Look through the material and tally each line bearing the word "VRAW". Give only the total.

Top of Data for review

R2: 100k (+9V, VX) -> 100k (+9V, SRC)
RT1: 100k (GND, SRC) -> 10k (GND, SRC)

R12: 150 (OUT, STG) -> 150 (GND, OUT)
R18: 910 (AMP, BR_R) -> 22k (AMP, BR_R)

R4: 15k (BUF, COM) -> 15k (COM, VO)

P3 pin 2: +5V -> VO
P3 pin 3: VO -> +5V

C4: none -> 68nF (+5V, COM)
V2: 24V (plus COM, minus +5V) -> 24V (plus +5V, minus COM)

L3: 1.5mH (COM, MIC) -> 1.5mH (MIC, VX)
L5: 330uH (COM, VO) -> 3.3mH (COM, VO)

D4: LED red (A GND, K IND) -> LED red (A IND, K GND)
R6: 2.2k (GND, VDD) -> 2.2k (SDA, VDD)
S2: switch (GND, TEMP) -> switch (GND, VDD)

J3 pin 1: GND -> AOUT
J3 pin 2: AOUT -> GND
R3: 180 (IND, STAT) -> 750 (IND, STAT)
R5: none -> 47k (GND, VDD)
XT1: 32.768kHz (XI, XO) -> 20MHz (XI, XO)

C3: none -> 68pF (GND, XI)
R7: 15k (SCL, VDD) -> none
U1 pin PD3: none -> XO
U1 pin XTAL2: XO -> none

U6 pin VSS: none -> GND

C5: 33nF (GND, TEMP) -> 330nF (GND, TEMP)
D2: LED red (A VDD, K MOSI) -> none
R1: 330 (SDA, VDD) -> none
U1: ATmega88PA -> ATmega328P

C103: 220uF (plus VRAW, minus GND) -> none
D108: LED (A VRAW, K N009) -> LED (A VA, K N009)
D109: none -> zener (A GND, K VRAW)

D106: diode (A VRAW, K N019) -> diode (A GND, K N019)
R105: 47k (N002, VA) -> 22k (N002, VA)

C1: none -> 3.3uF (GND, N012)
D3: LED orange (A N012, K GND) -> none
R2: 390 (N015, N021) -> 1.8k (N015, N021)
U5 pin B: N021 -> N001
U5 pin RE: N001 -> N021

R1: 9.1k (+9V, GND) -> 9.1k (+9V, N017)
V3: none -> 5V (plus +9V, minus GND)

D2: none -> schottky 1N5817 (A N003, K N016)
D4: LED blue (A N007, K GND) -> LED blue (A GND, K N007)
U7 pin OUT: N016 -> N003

Bottom of Data for review

Answer box: 4